= Exercise objective =
Find the line with "D4: none -> diode 1N4148 (A AC1, K VCC)" and the line with "D5: diode 1N4004" in the entries below; output exactly those two lines, every line between them, and no others.

= Stored data =
· · · · ·
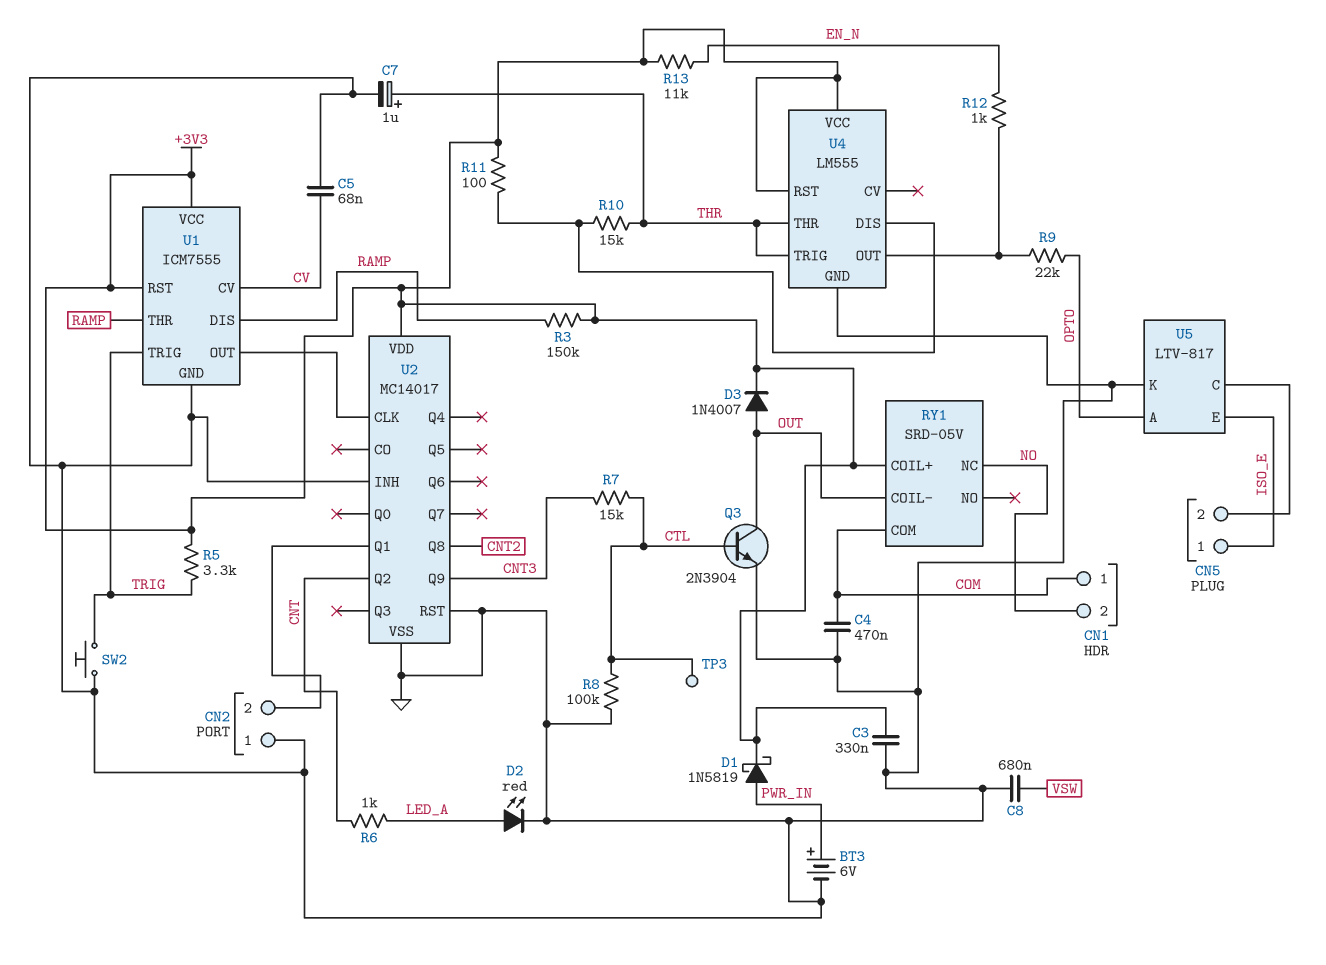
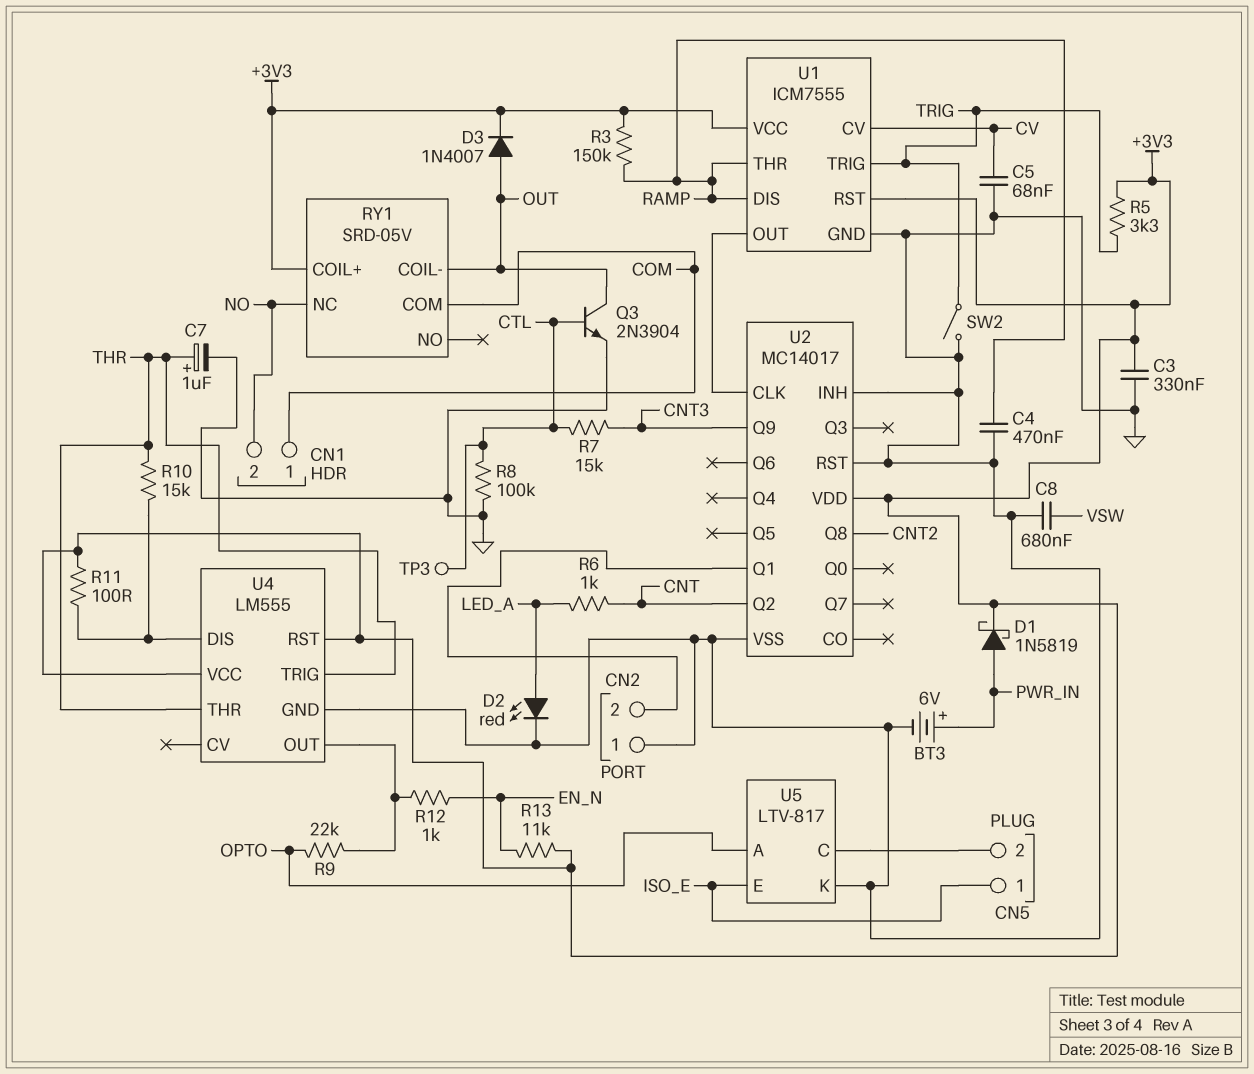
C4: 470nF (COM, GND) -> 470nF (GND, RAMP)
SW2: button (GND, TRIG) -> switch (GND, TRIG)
· · · · ·
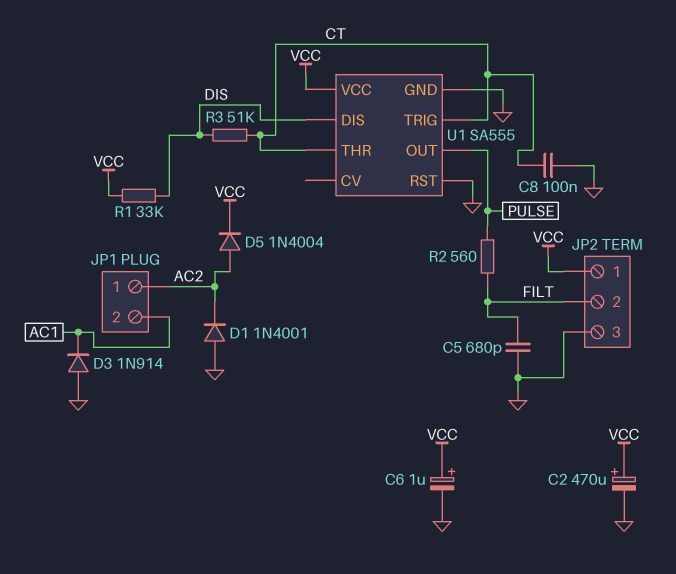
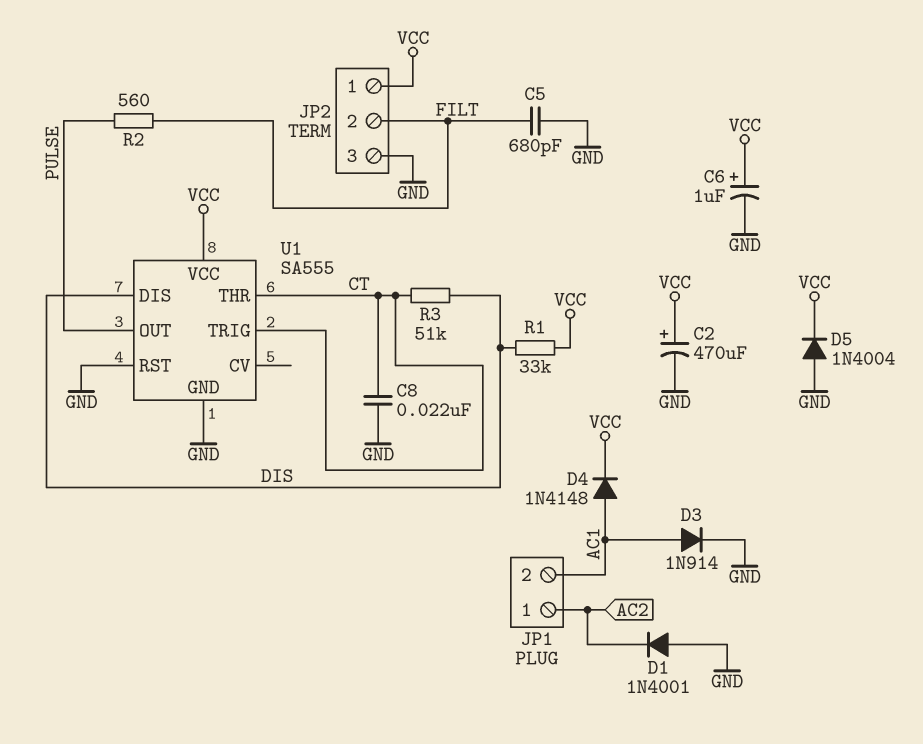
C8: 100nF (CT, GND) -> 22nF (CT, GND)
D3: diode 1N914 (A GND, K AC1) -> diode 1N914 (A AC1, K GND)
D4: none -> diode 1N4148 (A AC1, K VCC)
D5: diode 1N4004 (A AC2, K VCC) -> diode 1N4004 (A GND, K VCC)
· · · · ·
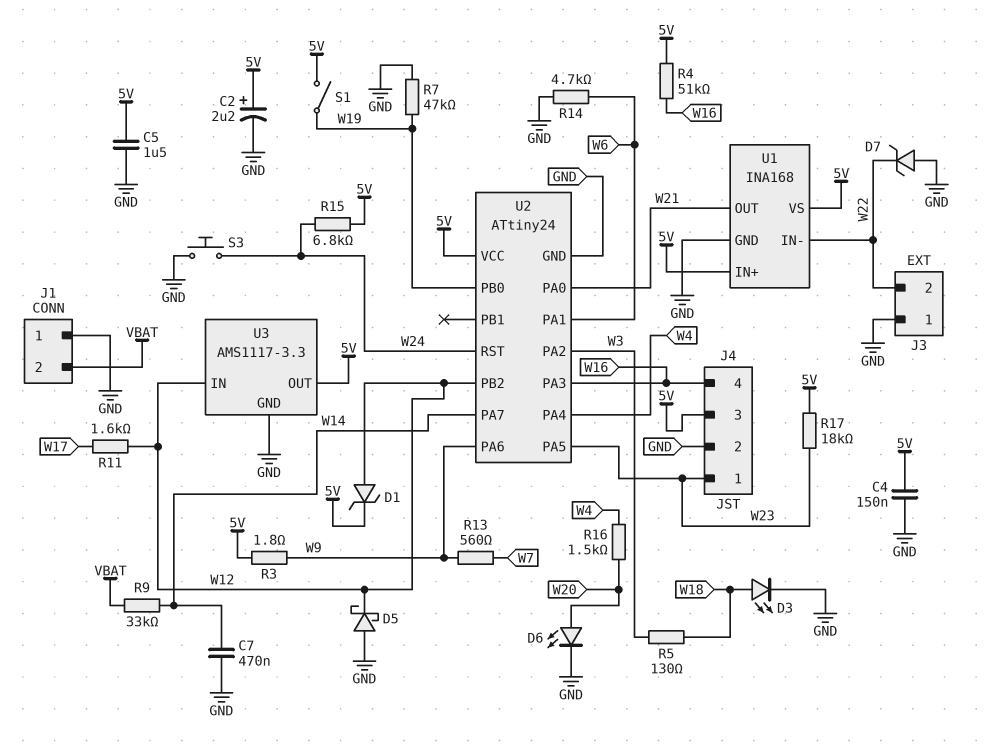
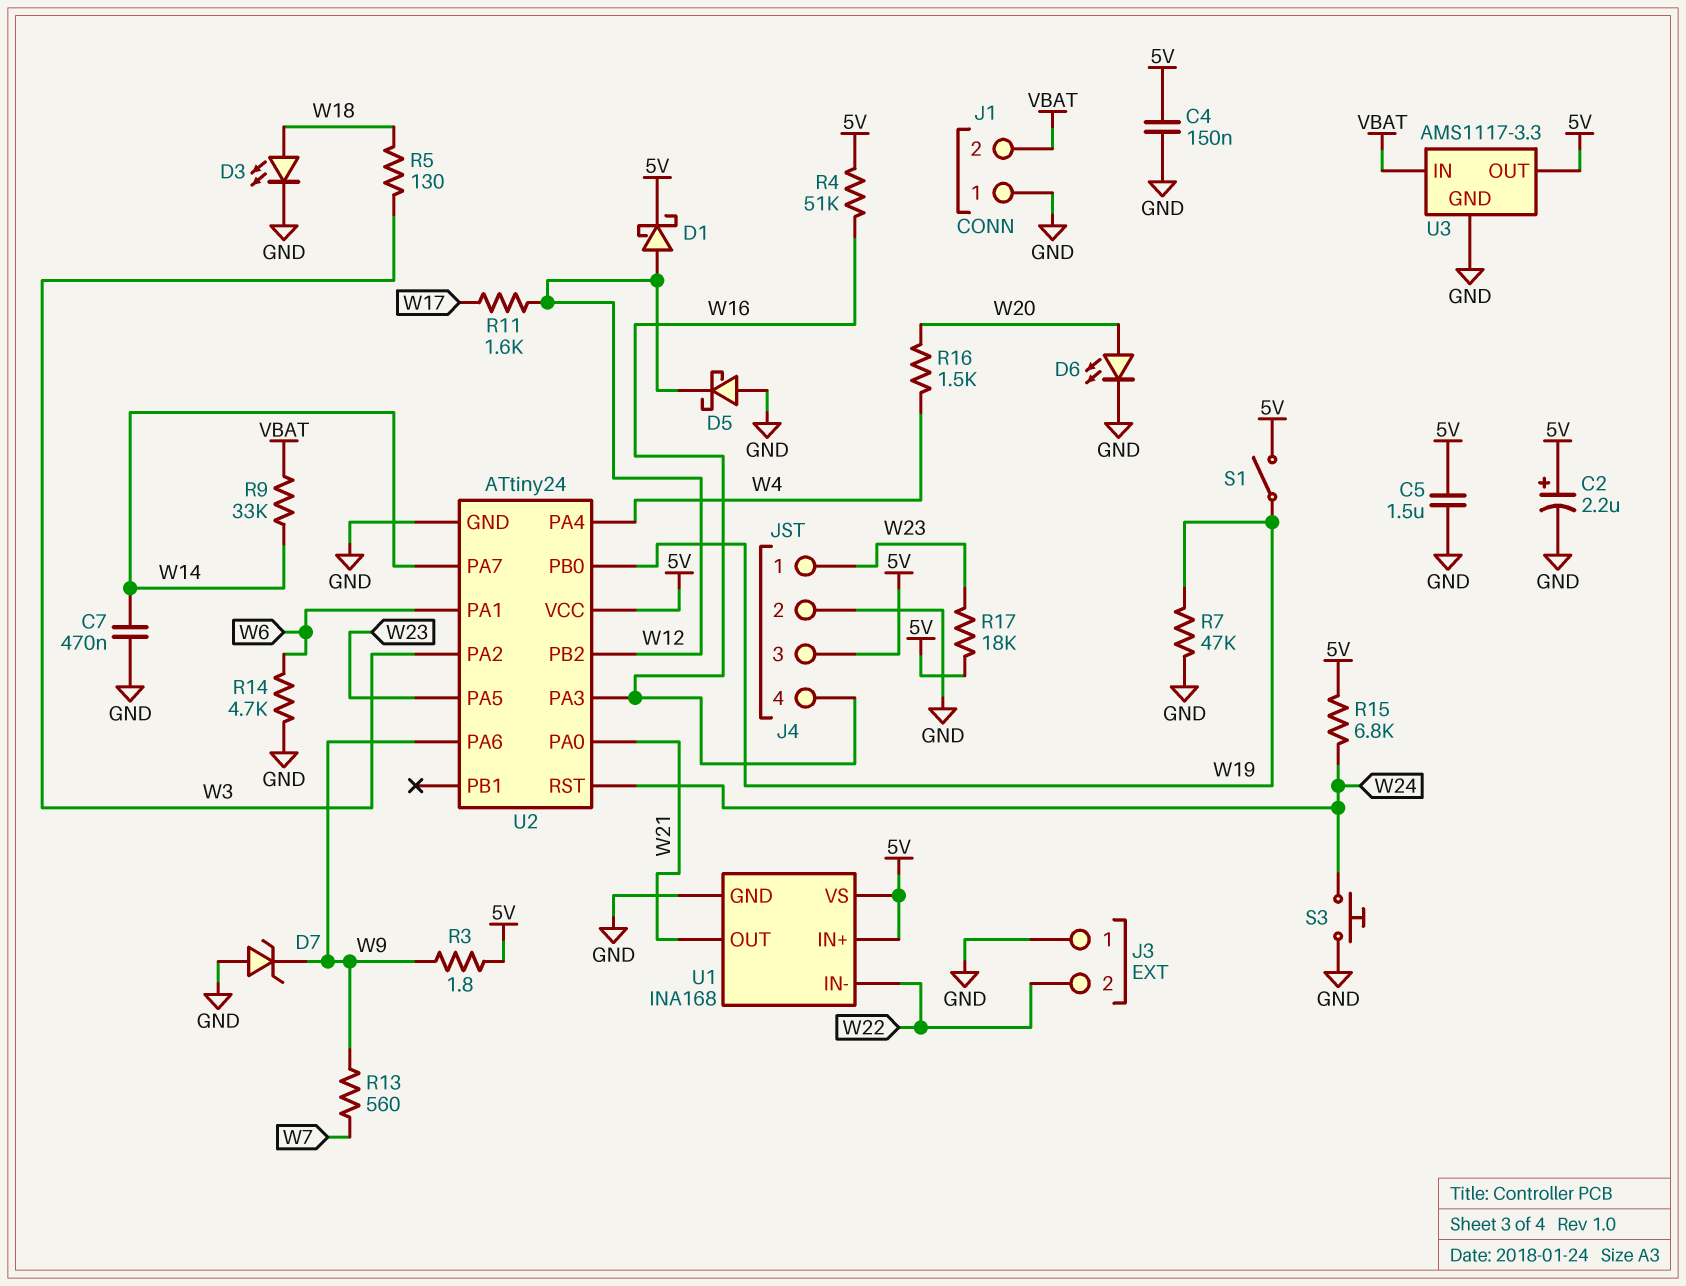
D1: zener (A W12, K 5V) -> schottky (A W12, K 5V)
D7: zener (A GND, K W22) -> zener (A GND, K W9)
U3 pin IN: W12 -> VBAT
· · · · ·
= Answer for the task =
D4: none -> diode 1N4148 (A AC1, K VCC)
D5: diode 1N4004 (A AC2, K VCC) -> diode 1N4004 (A GND, K VCC)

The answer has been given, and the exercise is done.